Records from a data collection
◇ ◇ ◇ ◇

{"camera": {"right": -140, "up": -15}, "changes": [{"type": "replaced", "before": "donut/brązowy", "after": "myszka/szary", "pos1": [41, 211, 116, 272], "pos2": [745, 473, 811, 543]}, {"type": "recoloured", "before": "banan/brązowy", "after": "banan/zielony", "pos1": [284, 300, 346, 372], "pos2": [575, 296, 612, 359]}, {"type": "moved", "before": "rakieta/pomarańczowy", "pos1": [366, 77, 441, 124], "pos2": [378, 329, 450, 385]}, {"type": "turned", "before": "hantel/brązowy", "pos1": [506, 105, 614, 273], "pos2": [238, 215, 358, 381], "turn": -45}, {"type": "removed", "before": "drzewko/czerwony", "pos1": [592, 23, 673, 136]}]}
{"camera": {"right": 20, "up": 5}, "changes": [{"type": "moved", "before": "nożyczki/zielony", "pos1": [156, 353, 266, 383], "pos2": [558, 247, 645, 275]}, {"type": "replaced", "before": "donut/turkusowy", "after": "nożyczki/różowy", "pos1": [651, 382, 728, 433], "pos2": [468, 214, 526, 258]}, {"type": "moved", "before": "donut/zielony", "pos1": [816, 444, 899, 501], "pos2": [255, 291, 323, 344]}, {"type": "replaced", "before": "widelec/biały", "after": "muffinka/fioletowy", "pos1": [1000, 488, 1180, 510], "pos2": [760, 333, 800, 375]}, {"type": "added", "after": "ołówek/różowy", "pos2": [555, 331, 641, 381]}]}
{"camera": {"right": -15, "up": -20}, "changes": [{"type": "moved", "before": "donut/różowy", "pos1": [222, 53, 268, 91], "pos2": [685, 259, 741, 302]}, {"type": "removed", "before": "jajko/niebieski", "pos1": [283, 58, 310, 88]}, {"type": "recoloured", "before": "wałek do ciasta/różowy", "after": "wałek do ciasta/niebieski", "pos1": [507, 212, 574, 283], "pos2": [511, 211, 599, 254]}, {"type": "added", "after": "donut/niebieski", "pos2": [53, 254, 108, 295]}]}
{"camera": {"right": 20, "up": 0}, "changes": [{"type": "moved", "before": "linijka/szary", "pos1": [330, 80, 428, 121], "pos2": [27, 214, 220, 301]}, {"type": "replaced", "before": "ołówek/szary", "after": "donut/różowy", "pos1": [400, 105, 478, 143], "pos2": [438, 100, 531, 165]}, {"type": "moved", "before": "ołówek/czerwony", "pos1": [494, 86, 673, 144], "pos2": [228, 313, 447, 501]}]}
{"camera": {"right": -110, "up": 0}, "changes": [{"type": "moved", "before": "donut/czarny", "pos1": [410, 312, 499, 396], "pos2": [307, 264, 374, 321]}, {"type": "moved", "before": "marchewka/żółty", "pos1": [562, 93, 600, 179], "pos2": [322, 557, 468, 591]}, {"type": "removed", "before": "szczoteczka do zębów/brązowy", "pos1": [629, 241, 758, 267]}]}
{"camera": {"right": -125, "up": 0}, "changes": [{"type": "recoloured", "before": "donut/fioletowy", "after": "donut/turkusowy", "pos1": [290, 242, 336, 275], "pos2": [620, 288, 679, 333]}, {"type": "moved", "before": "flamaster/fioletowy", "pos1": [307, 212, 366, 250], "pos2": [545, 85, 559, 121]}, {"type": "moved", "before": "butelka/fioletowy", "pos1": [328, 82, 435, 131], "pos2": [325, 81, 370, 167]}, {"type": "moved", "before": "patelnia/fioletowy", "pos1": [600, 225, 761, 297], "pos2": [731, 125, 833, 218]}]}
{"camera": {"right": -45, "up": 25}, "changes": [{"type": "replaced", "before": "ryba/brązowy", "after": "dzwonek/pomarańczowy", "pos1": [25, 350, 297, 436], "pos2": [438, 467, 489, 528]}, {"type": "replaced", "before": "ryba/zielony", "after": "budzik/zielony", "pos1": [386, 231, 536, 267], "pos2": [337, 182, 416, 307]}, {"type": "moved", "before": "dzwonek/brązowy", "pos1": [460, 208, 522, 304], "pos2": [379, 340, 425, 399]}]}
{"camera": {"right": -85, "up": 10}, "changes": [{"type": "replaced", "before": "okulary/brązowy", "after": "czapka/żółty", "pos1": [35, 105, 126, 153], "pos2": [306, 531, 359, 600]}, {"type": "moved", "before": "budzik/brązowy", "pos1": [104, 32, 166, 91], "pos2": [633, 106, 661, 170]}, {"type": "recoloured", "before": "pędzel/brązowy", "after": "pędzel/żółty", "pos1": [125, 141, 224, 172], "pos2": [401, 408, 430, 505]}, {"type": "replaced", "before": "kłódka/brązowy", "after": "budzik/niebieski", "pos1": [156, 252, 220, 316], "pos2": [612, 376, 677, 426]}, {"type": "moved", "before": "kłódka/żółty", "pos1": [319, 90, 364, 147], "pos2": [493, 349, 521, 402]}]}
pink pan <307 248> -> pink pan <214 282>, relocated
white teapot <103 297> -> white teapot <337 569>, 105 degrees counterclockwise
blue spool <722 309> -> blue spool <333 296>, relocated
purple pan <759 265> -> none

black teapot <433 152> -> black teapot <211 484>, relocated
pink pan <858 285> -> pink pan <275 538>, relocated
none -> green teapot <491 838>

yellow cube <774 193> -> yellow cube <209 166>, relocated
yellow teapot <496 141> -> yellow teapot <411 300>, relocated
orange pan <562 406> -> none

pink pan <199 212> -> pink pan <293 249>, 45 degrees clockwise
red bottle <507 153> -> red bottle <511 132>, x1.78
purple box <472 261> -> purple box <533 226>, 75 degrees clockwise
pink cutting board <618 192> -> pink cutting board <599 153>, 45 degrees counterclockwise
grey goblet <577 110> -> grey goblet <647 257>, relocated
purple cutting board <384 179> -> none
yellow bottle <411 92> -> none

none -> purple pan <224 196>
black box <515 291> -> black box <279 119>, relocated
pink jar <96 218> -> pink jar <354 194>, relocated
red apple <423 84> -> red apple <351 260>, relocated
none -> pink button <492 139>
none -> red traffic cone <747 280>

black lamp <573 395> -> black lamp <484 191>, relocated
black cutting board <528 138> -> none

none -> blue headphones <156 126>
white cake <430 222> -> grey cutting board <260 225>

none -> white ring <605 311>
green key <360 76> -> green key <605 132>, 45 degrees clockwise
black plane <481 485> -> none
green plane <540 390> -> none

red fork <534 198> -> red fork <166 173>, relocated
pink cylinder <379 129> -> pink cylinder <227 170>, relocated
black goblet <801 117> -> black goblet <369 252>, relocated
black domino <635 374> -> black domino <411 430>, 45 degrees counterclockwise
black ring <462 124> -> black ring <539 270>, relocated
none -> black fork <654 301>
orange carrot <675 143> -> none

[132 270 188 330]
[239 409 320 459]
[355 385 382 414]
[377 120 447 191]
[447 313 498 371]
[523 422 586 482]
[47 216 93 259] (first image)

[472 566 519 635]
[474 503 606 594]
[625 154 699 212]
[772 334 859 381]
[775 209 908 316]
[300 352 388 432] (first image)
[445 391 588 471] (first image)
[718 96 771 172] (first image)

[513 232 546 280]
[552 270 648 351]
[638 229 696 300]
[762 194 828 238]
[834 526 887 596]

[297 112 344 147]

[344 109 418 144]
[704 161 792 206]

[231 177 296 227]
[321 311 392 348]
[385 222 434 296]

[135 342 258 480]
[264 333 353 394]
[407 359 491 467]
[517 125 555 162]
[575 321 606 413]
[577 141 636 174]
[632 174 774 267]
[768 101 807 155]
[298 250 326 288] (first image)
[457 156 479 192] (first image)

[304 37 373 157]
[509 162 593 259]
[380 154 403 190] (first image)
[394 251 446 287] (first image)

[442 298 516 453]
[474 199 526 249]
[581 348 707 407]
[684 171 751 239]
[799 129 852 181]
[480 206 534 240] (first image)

◇ ◇ ◇ ◇

#### What is needed
Please give an exact copy of the lines above, beginning with the line containing "[239 409 320 459]" and running through the line containing "[523 422 586 482]", and of no other lines.

#### Answer below
[239 409 320 459]
[355 385 382 414]
[377 120 447 191]
[447 313 498 371]
[523 422 586 482]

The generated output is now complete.